**BRIEF**
Return the listing exactly. Keep no pictures.

**PROVIDED DATA**
*** Begin section ***

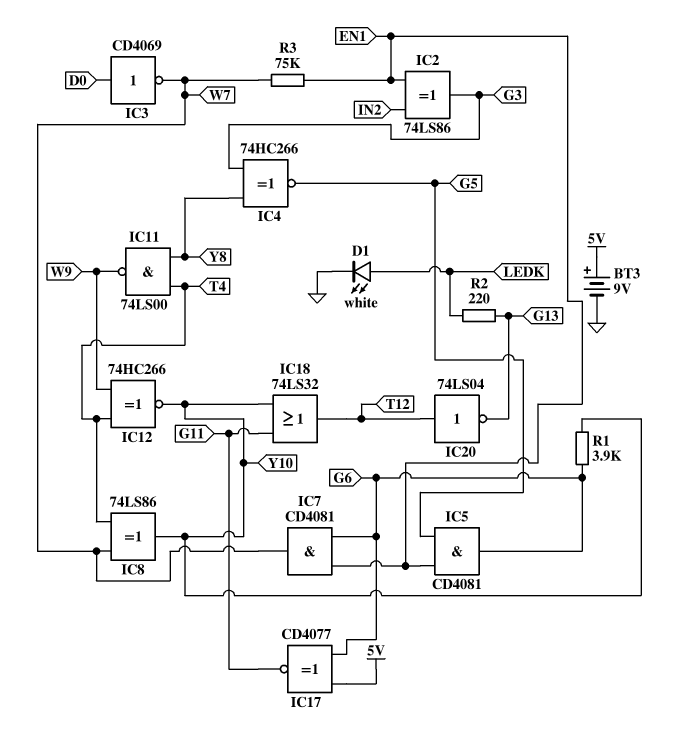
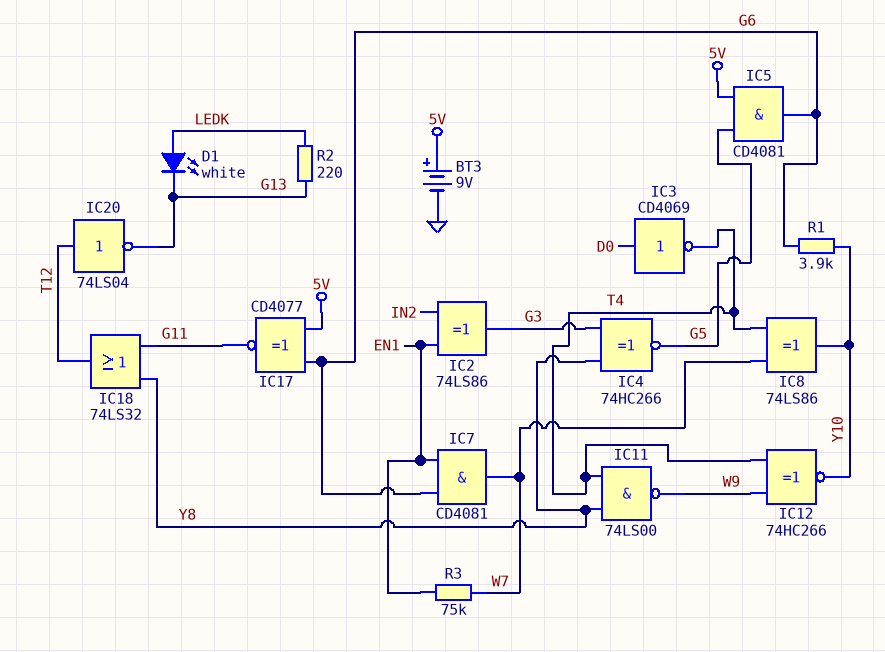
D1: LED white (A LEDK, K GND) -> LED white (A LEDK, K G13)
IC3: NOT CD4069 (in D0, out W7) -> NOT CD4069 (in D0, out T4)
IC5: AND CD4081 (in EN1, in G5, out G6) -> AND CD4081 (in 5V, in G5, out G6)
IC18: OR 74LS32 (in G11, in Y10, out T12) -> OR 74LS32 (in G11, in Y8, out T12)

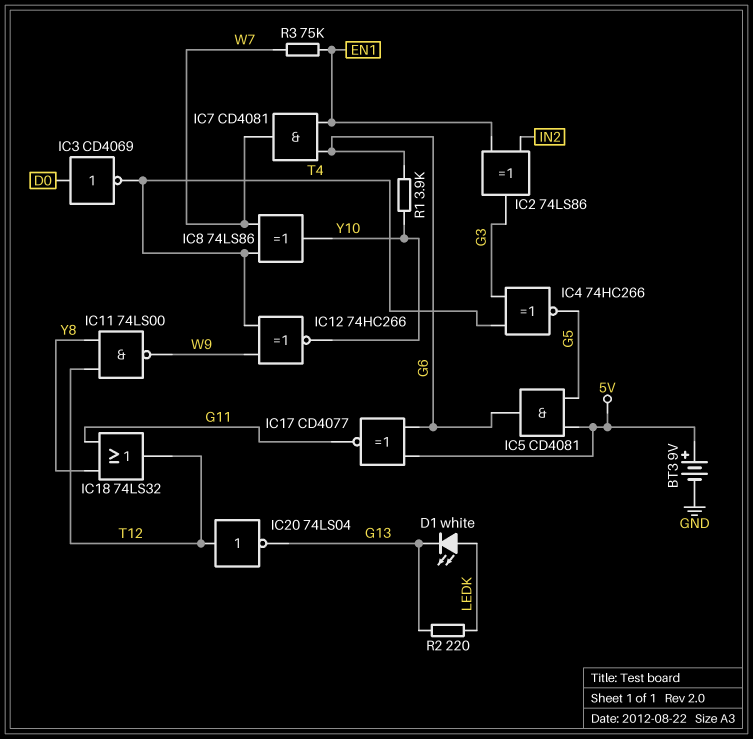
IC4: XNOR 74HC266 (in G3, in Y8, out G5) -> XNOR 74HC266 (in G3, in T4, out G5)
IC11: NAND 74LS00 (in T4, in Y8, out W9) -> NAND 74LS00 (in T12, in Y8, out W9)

*** End section ***

**ANSWER FOR THIS EXERCISE**
D1: LED white (A LEDK, K GND) -> LED white (A LEDK, K G13)
IC3: NOT CD4069 (in D0, out W7) -> NOT CD4069 (in D0, out T4)
IC5: AND CD4081 (in EN1, in G5, out G6) -> AND CD4081 (in 5V, in G5, out G6)
IC18: OR 74LS32 (in G11, in Y10, out T12) -> OR 74LS32 (in G11, in Y8, out T12)

IC4: XNOR 74HC266 (in G3, in Y8, out G5) -> XNOR 74HC266 (in G3, in T4, out G5)
IC11: NAND 74LS00 (in T4, in Y8, out W9) -> NAND 74LS00 (in T12, in Y8, out W9)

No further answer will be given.